ACTIVITY – Give the lines below again, exactly as they stand, and leave out the images.

DATASET EXTRACT –
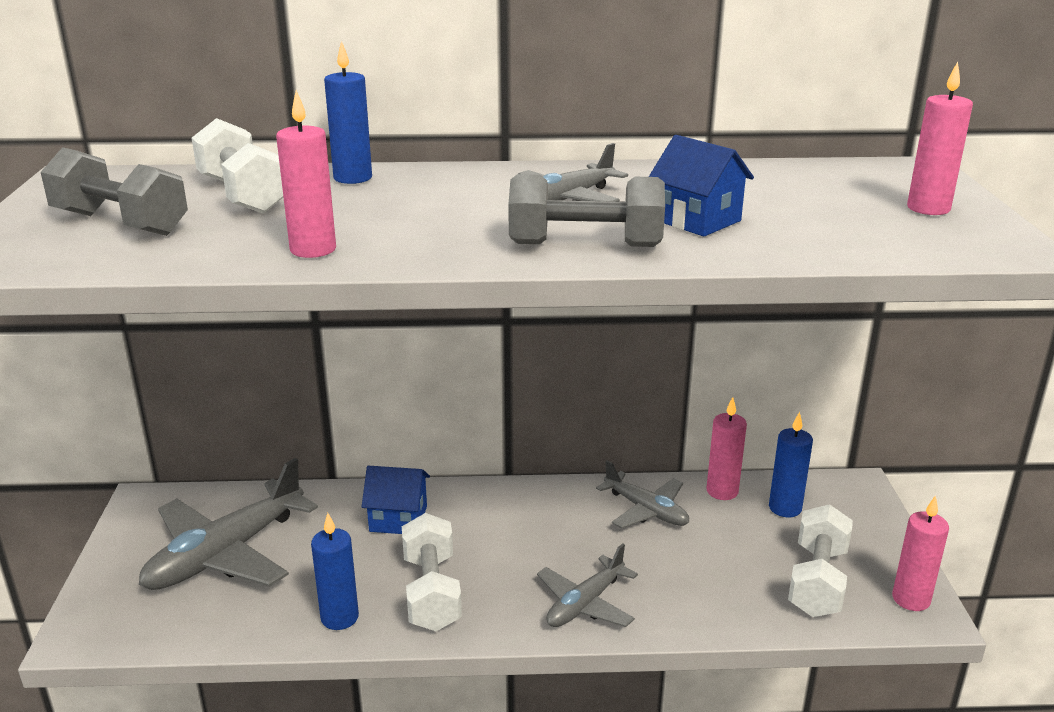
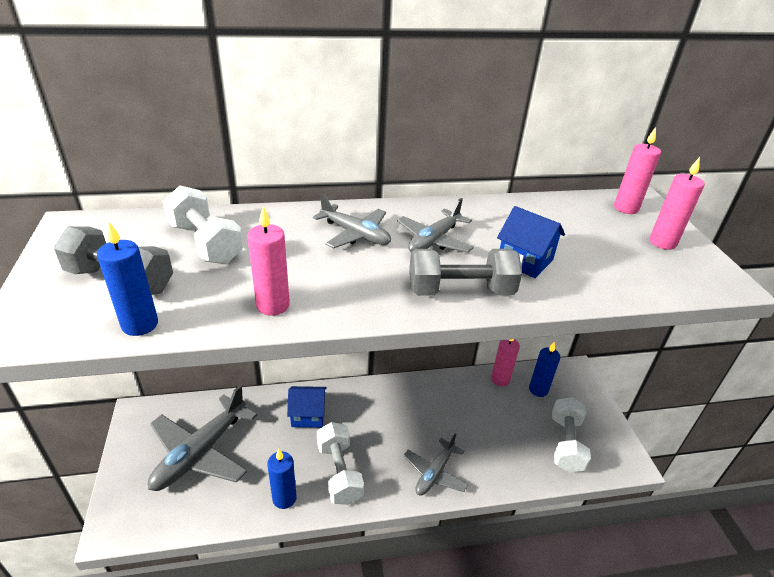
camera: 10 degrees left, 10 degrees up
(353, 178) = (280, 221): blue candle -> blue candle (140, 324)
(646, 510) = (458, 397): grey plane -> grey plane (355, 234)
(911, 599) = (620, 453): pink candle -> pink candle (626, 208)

ANSWER SECTION –
camera: 10 degrees left, 10 degrees up
(353, 178) = (280, 221): blue candle -> blue candle (140, 324)
(646, 510) = (458, 397): grey plane -> grey plane (355, 234)
(911, 599) = (620, 453): pink candle -> pink candle (626, 208)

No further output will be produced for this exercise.